> [Job item] Read through the records below and copy each line that uses the word "yellow".

(Collected data)
**********
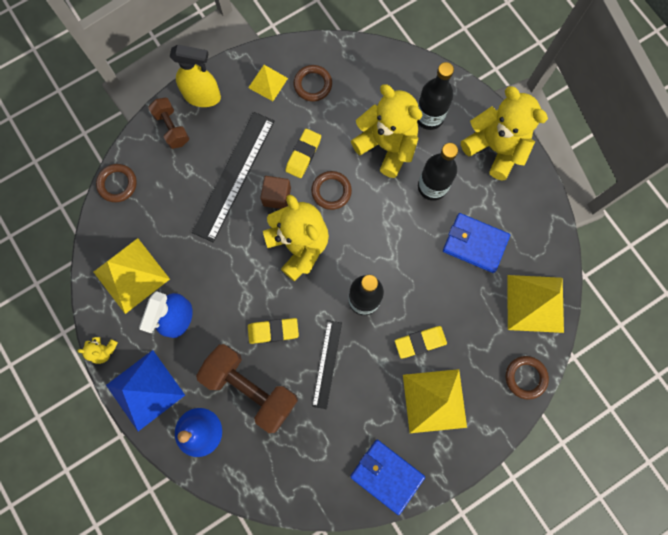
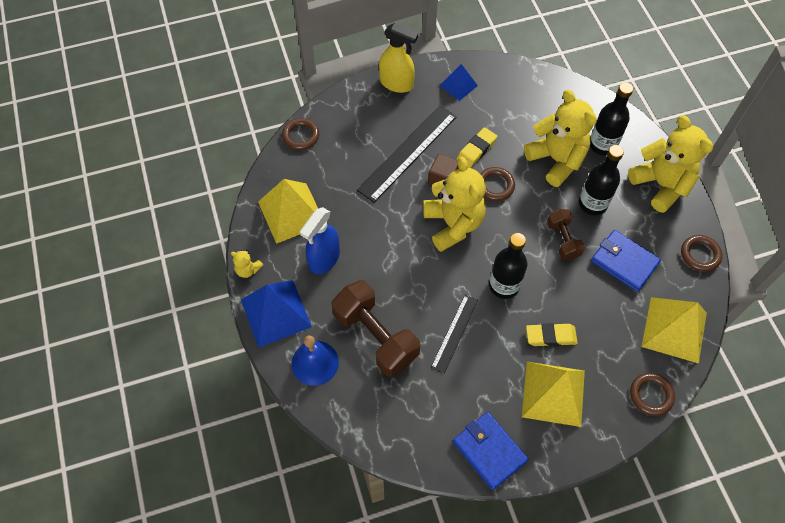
camera: 15 degrees right, 15 degrees down
brown dumbbell [148,97,190,149] -> brown dumbbell moved to [547,209,585,260]
yellow pyramid [248,65,288,101] -> blue pyramid [440,64,478,101]
yellow eraser [248,318,299,344] -> none
brown ring [294,65,332,102] -> brown ring moved to [681,235,722,272]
**********
> [Finished task]
yellow pyramid [248,65,288,101] -> blue pyramid [440,64,478,101]
yellow eraser [248,318,299,344] -> none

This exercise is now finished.